**What you will do**
Your copy should hold only the lines from the one containing "camera: 110 degrees right, 5 degrees down" through the final line of the entries, exactly as written, with no pictures.

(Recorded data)
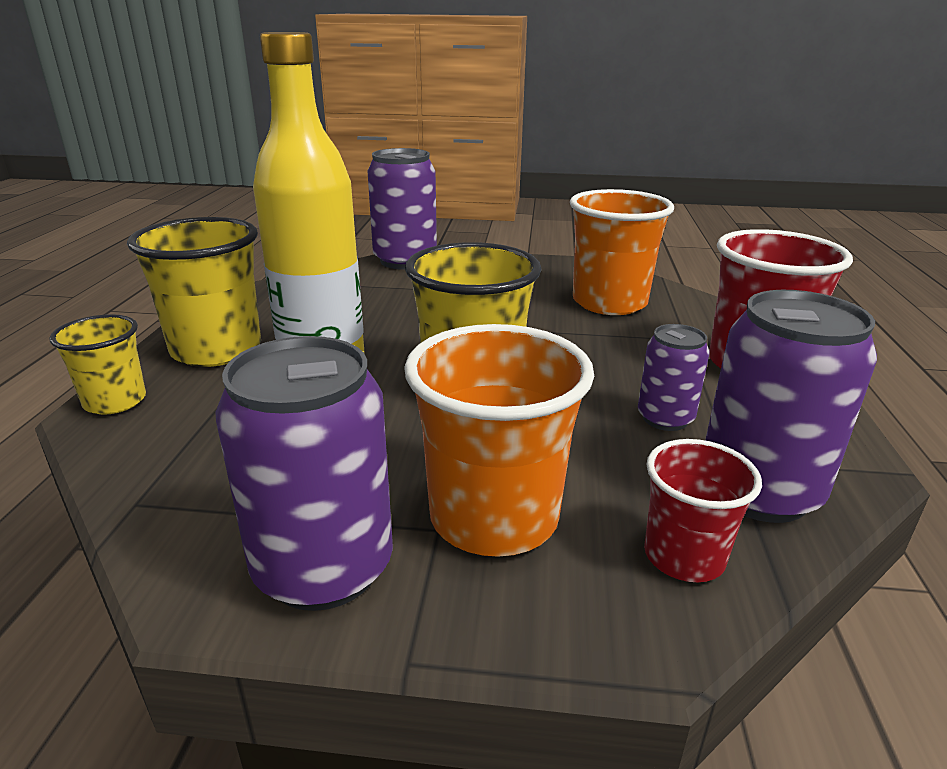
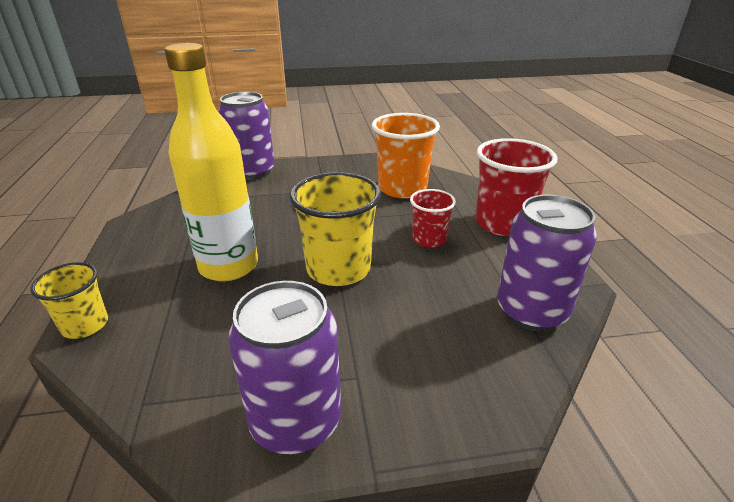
camera: 15 degrees left, 5 degrees up
(216, 349) = (144, 268): yellow cup -> none
(494, 517) = (388, 361): orange cup -> none
(665, 418) = (464, 271): purple can -> none
(684, 556) = (505, 363): red cup -> red cup (429, 239)

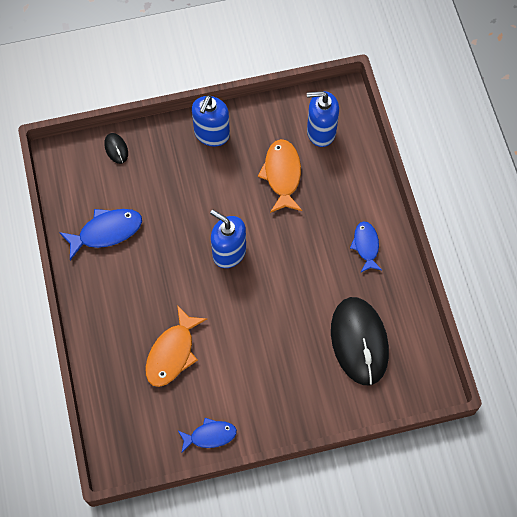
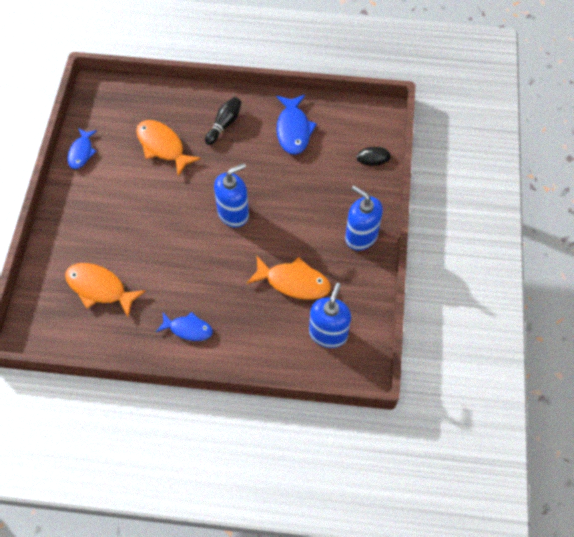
camera: 110 degrees right, 5 degrees down
(122, 302) = (224, 124): none -> black bowling pin
(359, 342) = (99, 288): black mouse -> orange fish

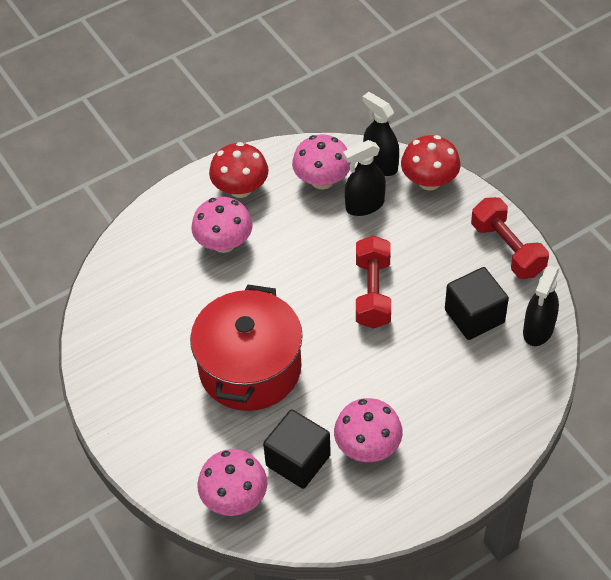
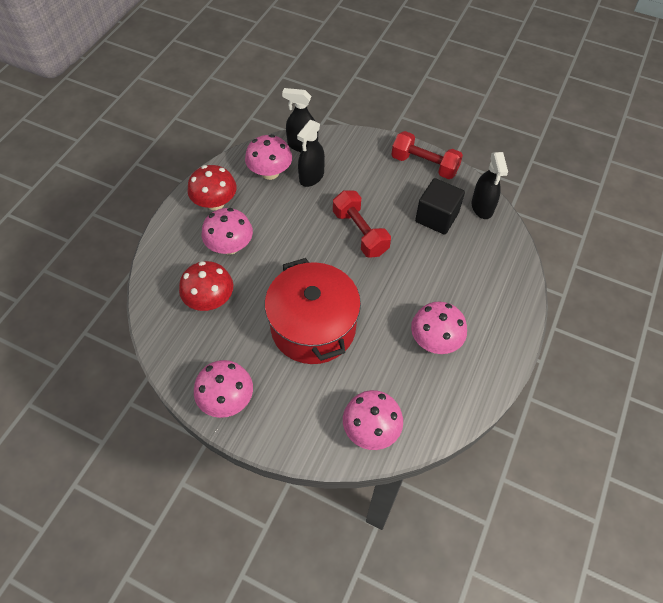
camera: 35 degrees left, 5 degrees up
(117, 396) = (227, 399): none -> pink mushroom
(298, 460) = (395, 376): black cube -> none
(429, 181) = (343, 143): red mushroom -> red mushroom (210, 300)

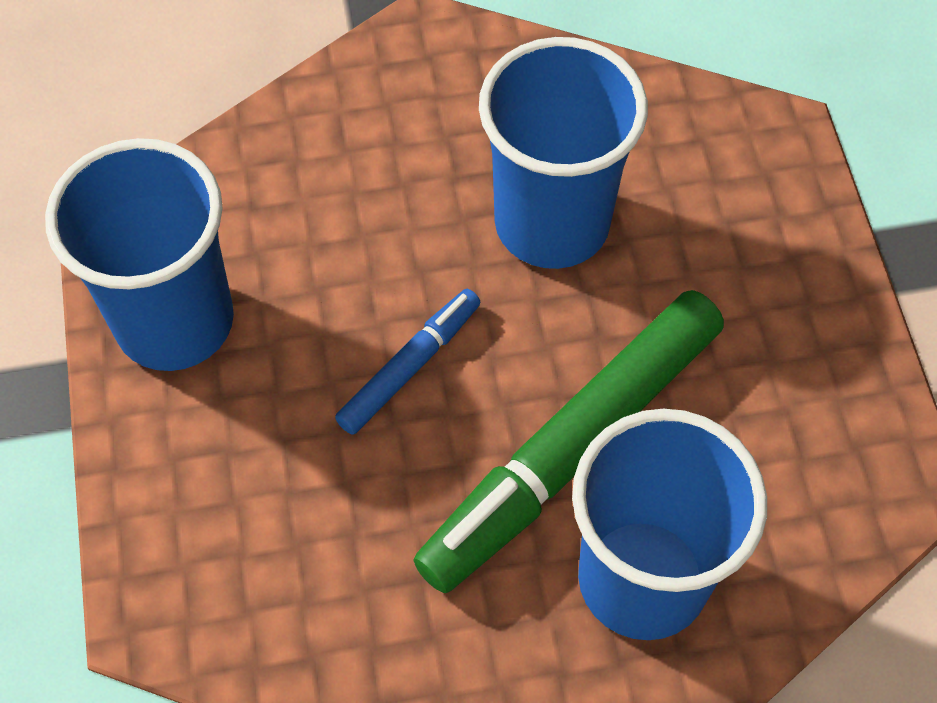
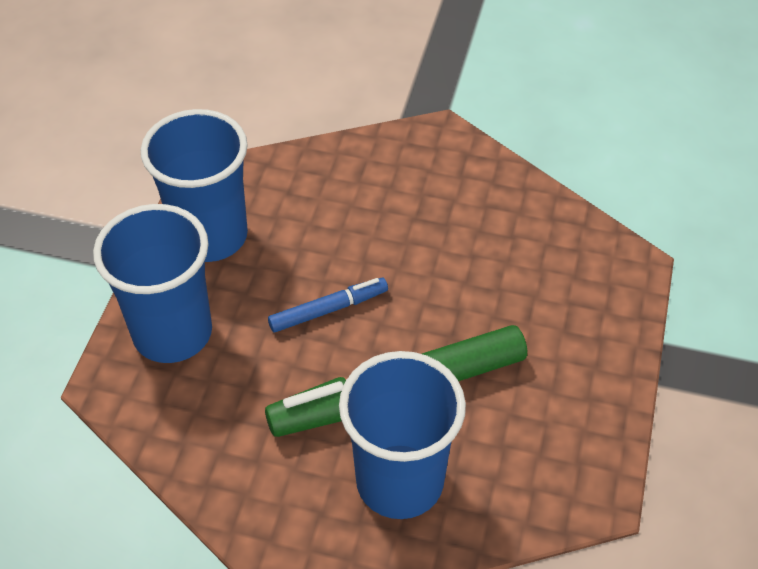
camera: 25 degrees right, 10 degrees down
(552, 223) = (458, 263): blue cup -> blue cup (172, 333)

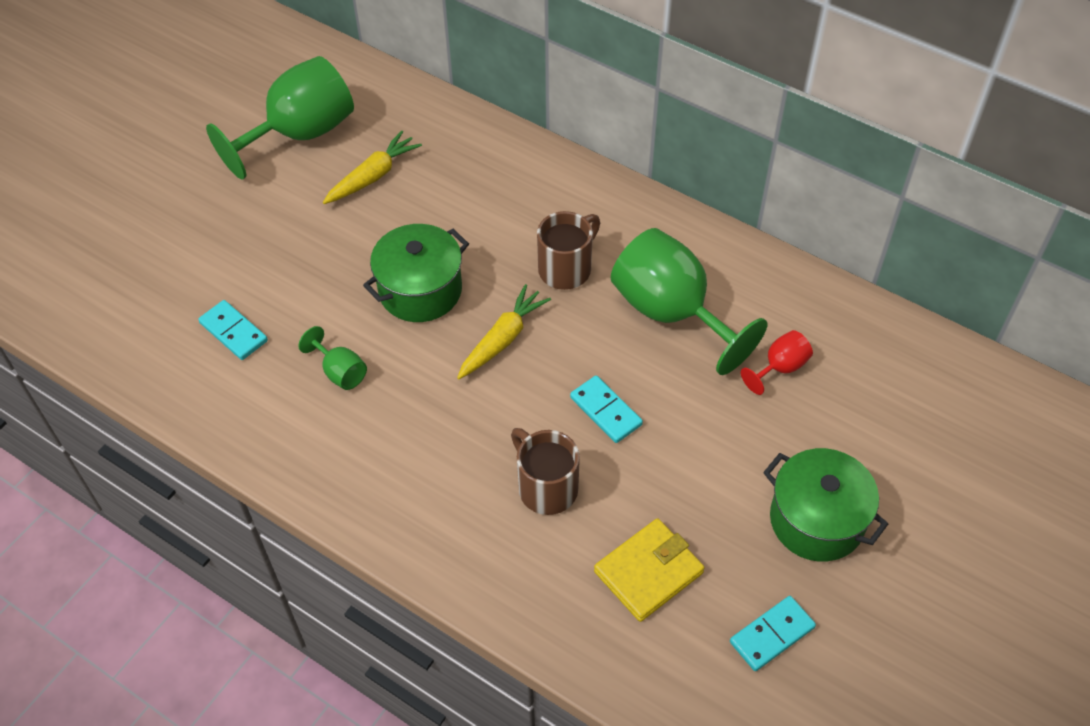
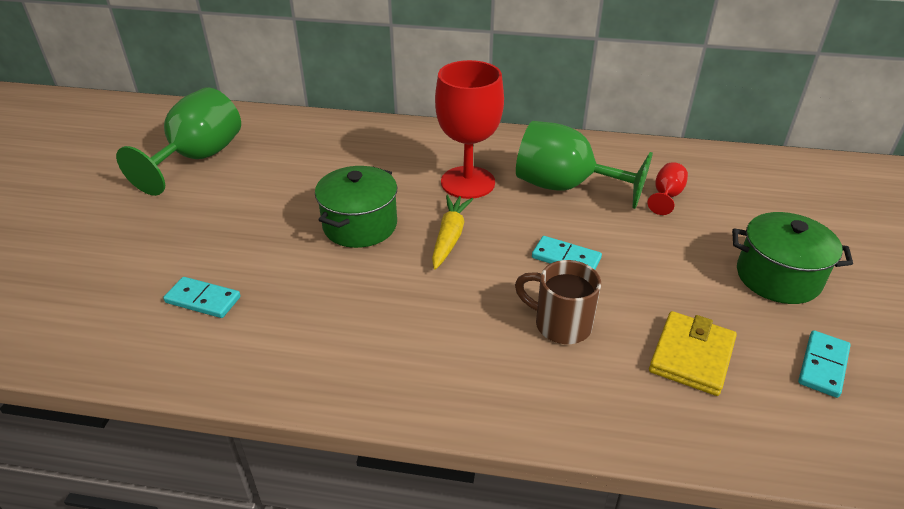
camera: 25 degrees left, 15 degrees down
(340, 372) = (322, 299): green goblet -> none
(373, 176) = (276, 168): yellow carrot -> none
(566, 268) = (467, 182): brown mug -> red goblet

**Answer for the task**
camera: 110 degrees right, 5 degrees down
(122, 302) = (224, 124): none -> black bowling pin
(359, 342) = (99, 288): black mouse -> orange fish

camera: 35 degrees left, 5 degrees up
(117, 396) = (227, 399): none -> pink mushroom
(298, 460) = (395, 376): black cube -> none
(429, 181) = (343, 143): red mushroom -> red mushroom (210, 300)

camera: 25 degrees right, 10 degrees down
(552, 223) = (458, 263): blue cup -> blue cup (172, 333)

camera: 25 degrees left, 15 degrees down
(340, 372) = (322, 299): green goblet -> none
(373, 176) = (276, 168): yellow carrot -> none
(566, 268) = (467, 182): brown mug -> red goblet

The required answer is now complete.